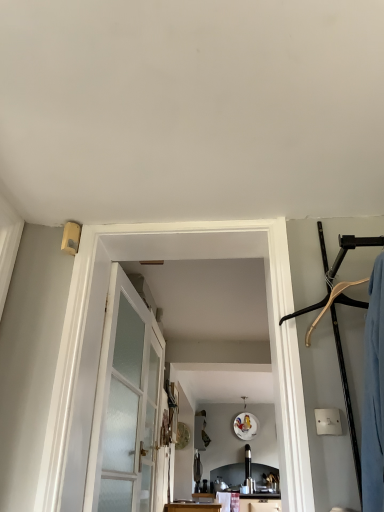
Question: In the image, is satin glass door at center positioned in front of or behind clear glass door at center?

Choices:
 (A) behind
 (B) front

Answer: (B)

Question: From the image's perspective, relative to clear glass door at center, is satin glass door at center above or below?

Choices:
 (A) above
 (B) below

Answer: (A)

Question: Which is farther from the clear glass door at center?

Choices:
 (A) white frosted glass barn door at center
 (B) satin glass door at center

Answer: (A)

Question: Which object is positioned farthest from the satin glass door at center?

Choices:
 (A) clear glass door at center
 (B) white frosted glass barn door at center

Answer: (B)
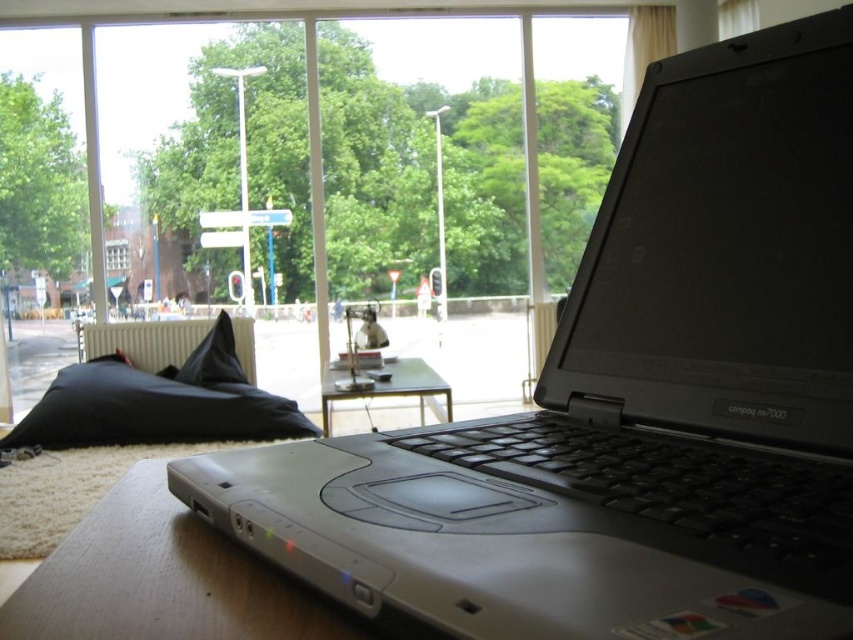
Question: Which object is the farthest from the transparent glass window at center?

□ □ □ □ □ □ □

▸ REQUIRED TASK: Reproduce all of the data above word for word, omitting the pictures.

▸ WRITTEN REPLY:
Question: In the image, is satin glass door at center positioned in front of or behind clear glass door at center?

Choices:
 (A) behind
 (B) front

Answer: (B)

Question: From the image's perspective, relative to clear glass door at center, is satin glass door at center above or below?

Choices:
 (A) above
 (B) below

Answer: (A)

Question: Which is farther from the clear glass door at center?

Choices:
 (A) white frosted glass barn door at center
 (B) satin glass door at center

Answer: (A)

Question: Which object is positioned farthest from the satin glass door at center?

Choices:
 (A) clear glass door at center
 (B) white frosted glass barn door at center

Answer: (B)
Question: Which object is the farthest from the transparent glass window at center?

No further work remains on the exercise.